* Les données
+===+
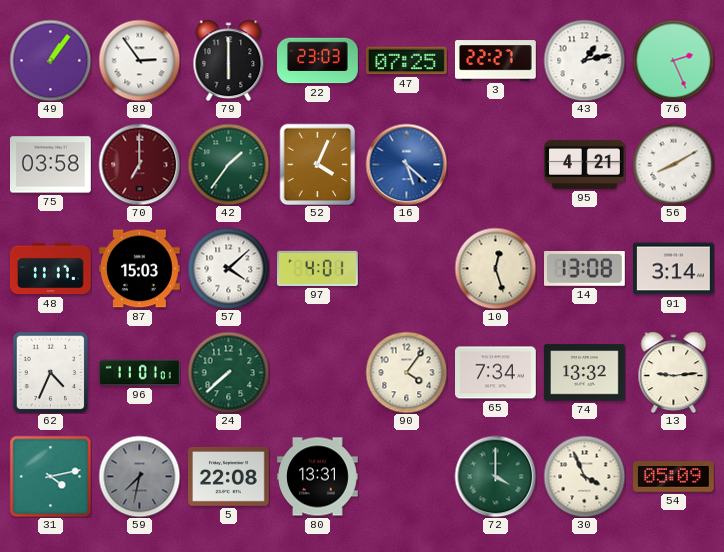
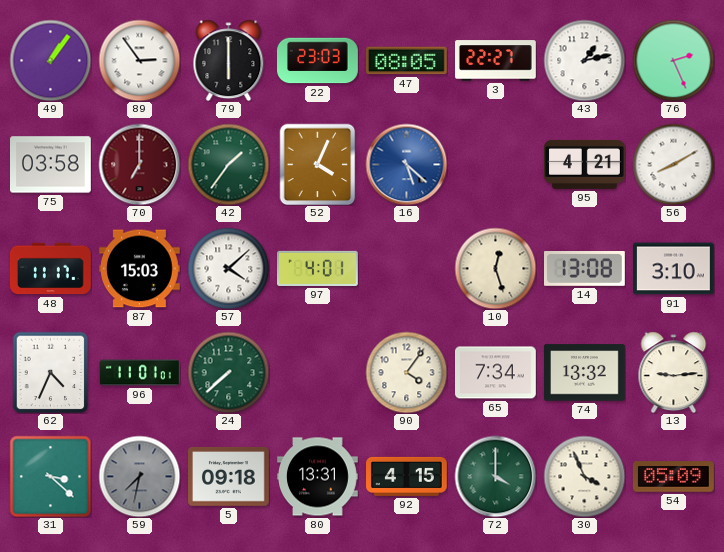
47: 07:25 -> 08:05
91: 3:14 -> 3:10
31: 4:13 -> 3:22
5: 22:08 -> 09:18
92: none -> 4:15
+===+
Modifiez les lignes ci-dessus en remplaçant « none » par « blank » et laissez tout le reste inchangé. N'incluez pas les images dans la réponse.

47: 07:25 -> 08:05
91: 3:14 -> 3:10
31: 4:13 -> 3:22
5: 22:08 -> 09:18
92: blank -> 4:15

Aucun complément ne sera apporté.